TASK TO COMPLETE | Extract, exactly as written, the line that contains "fridge: (319, 69) -> (260, 345), moved" and all lines after it through the end of the records. Omit pictures.

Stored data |

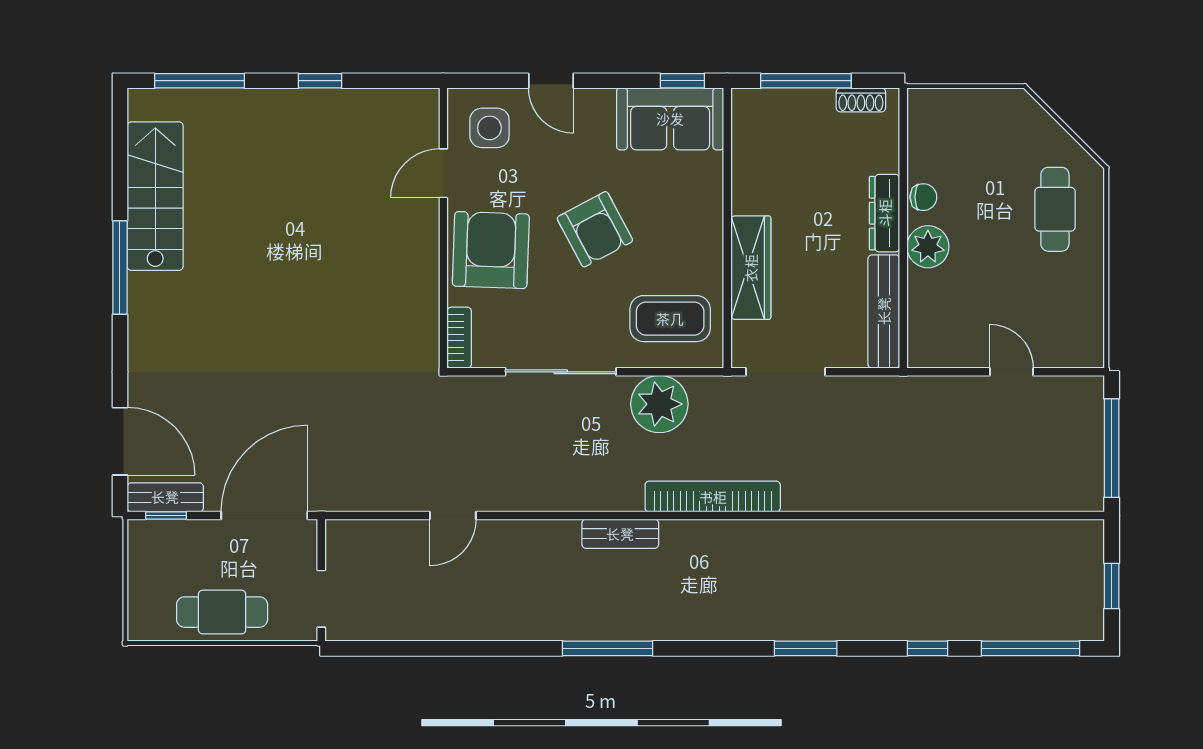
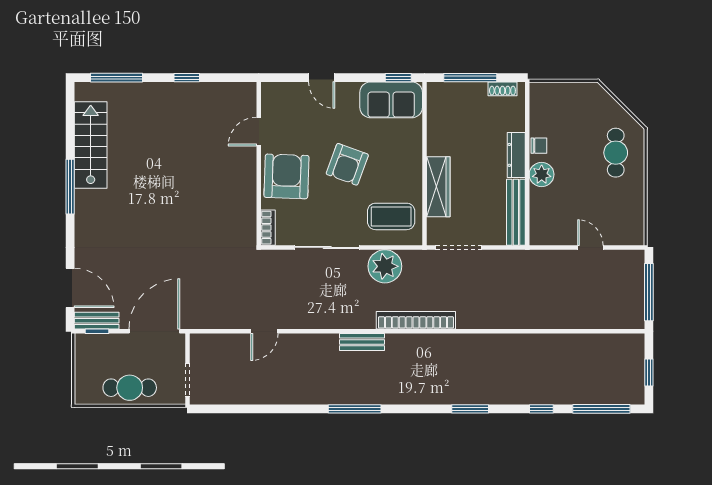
side table: (489, 128) -> (286, 105), removed
armchair: (595, 229) -> (347, 164), turned 48

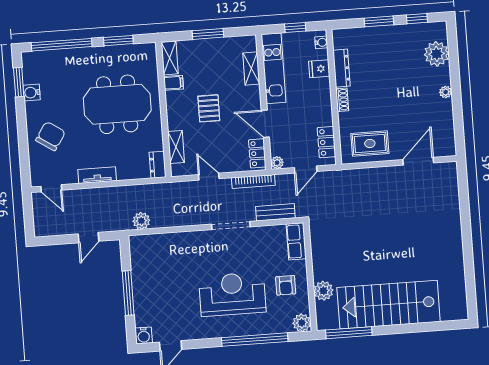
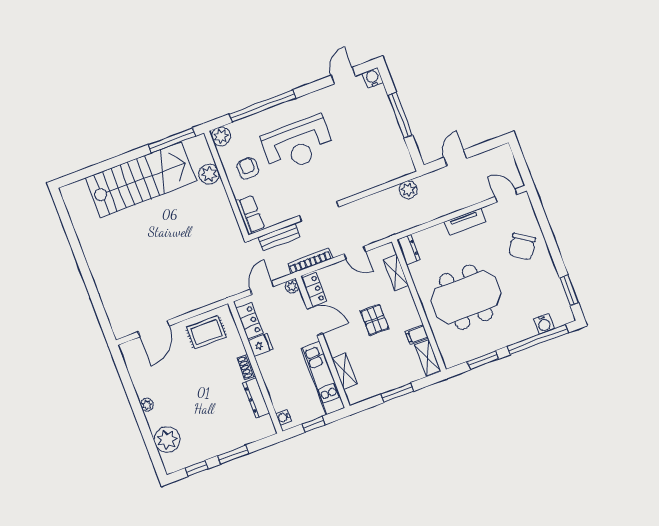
fridge: (319, 69) -> (260, 345), moved
water cooler: (32, 93) -> (544, 324), moved, turned 90

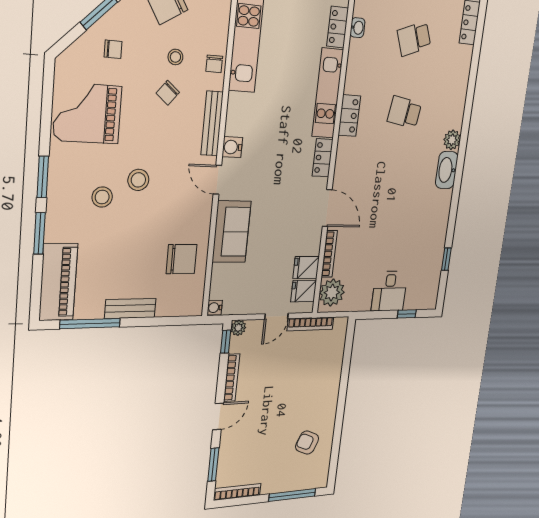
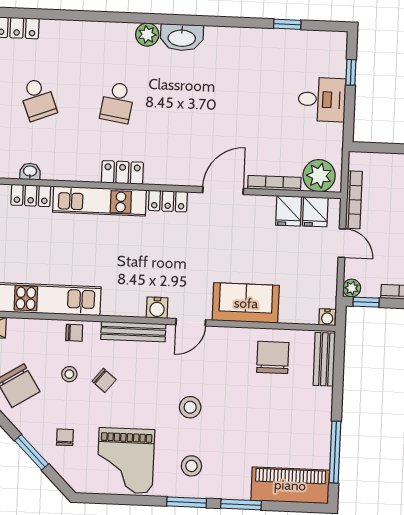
stool: (102, 197) -> (191, 466), moved
bench: (130, 309) -> (324, 359), moved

RESPONSE BELOW |
fridge: (319, 69) -> (260, 345), moved
water cooler: (32, 93) -> (544, 324), moved, turned 90

stool: (102, 197) -> (191, 466), moved
bench: (130, 309) -> (324, 359), moved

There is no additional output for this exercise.